[[ MATERIAL FOR THIS EXERCISE open ]]
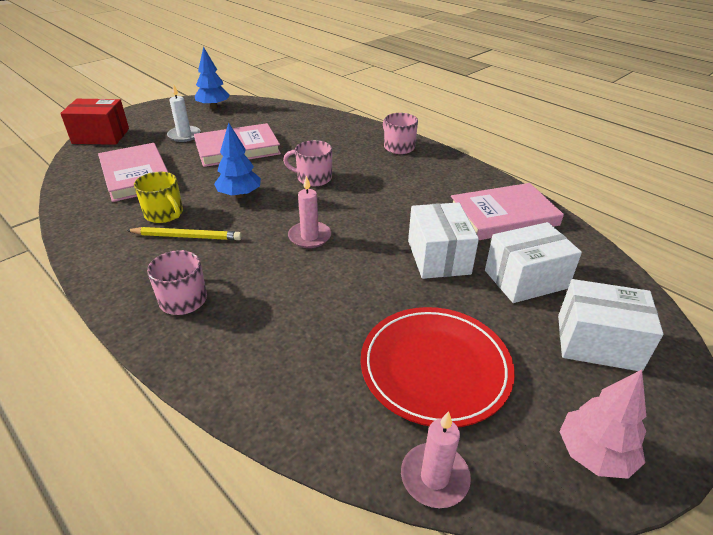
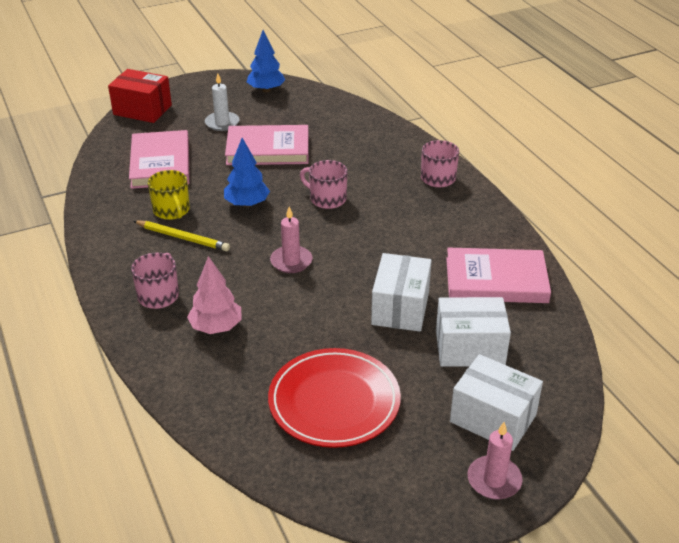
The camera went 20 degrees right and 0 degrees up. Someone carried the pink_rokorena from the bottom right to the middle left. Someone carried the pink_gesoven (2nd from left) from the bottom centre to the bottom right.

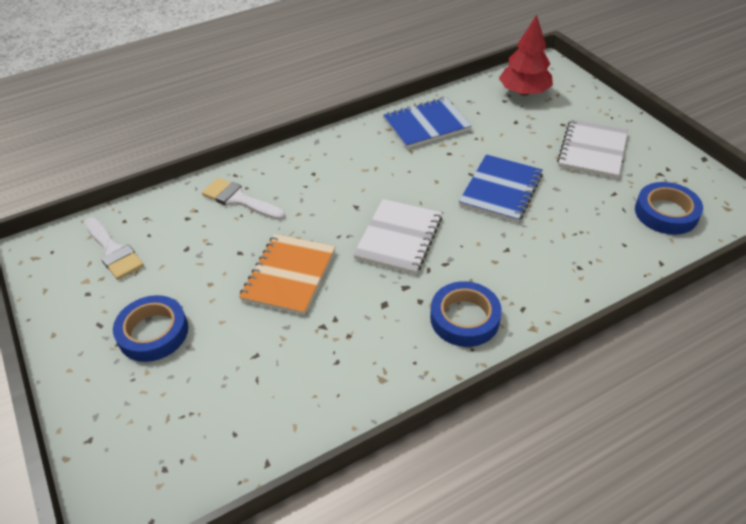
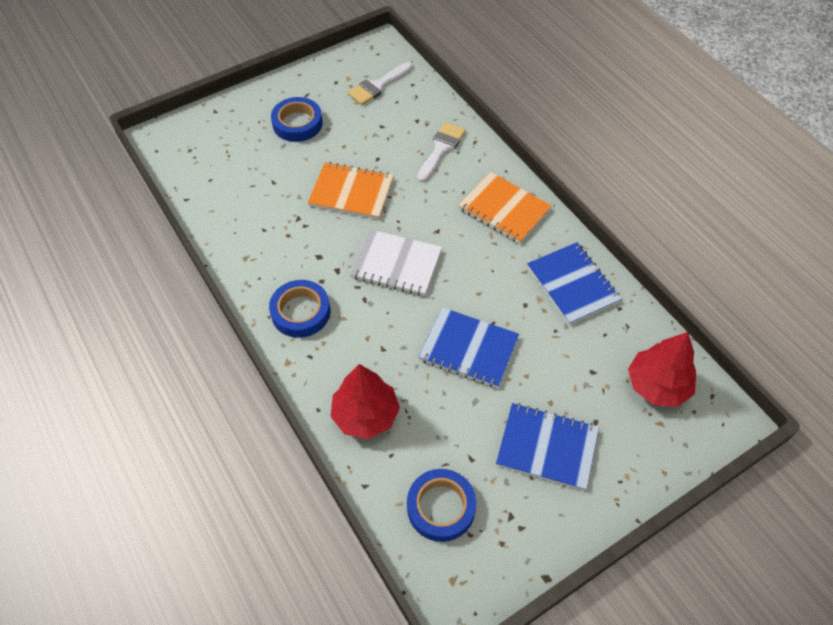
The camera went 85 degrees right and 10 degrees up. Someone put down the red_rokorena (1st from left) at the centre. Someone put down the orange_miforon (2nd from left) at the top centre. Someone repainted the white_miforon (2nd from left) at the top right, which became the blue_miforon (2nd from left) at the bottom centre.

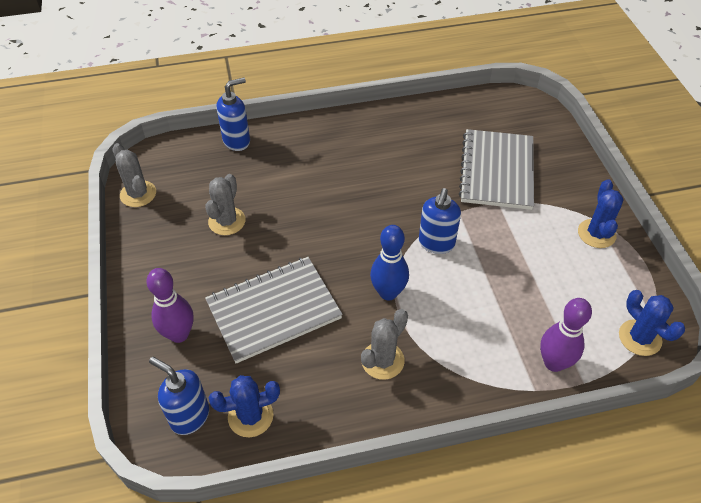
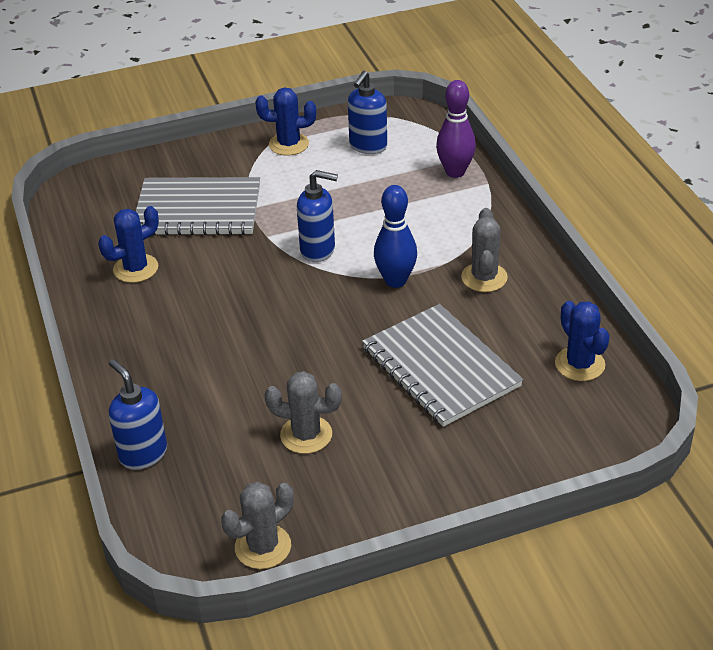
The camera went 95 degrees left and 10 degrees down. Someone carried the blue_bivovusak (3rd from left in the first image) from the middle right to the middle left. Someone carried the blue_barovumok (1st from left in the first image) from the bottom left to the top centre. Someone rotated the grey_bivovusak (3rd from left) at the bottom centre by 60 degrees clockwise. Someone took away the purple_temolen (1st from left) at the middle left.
[[ MATERIAL FOR THIS EXERCISE closed ]]
[[ MATERIAL FOR THIS EXERCISE open ]]
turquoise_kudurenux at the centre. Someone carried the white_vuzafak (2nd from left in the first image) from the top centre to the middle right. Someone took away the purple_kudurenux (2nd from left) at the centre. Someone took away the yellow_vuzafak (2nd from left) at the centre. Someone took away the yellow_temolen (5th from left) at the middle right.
[[ MATERIAL FOR THIS EXERCISE closed ]]
WHAT IS EXPECTED: Take the entries above and copy exactly the lines starting at the one with "The camera went 85" and ending at the one with "The camera went 95"; nothing outside that span, and no pictures.

WRITTEN RESPONSE:
The camera went 85 degrees right and 10 degrees up. Someone put down the red_rokorena (1st from left) at the centre. Someone put down the orange_miforon (2nd from left) at the top centre. Someone repainted the white_miforon (2nd from left) at the top right, which became the blue_miforon (2nd from left) at the bottom centre.

The camera went 95 degrees left and 10 degrees down. Someone carried the blue_bivovusak (3rd from left in the first image) from the middle right to the middle left. Someone carried the blue_barovumok (1st from left in the first image) from the bottom left to the top centre. Someone rotated the grey_bivovusak (3rd from left) at the bottom centre by 60 degrees clockwise. Someone took away the purple_temolen (1st from left) at the middle left.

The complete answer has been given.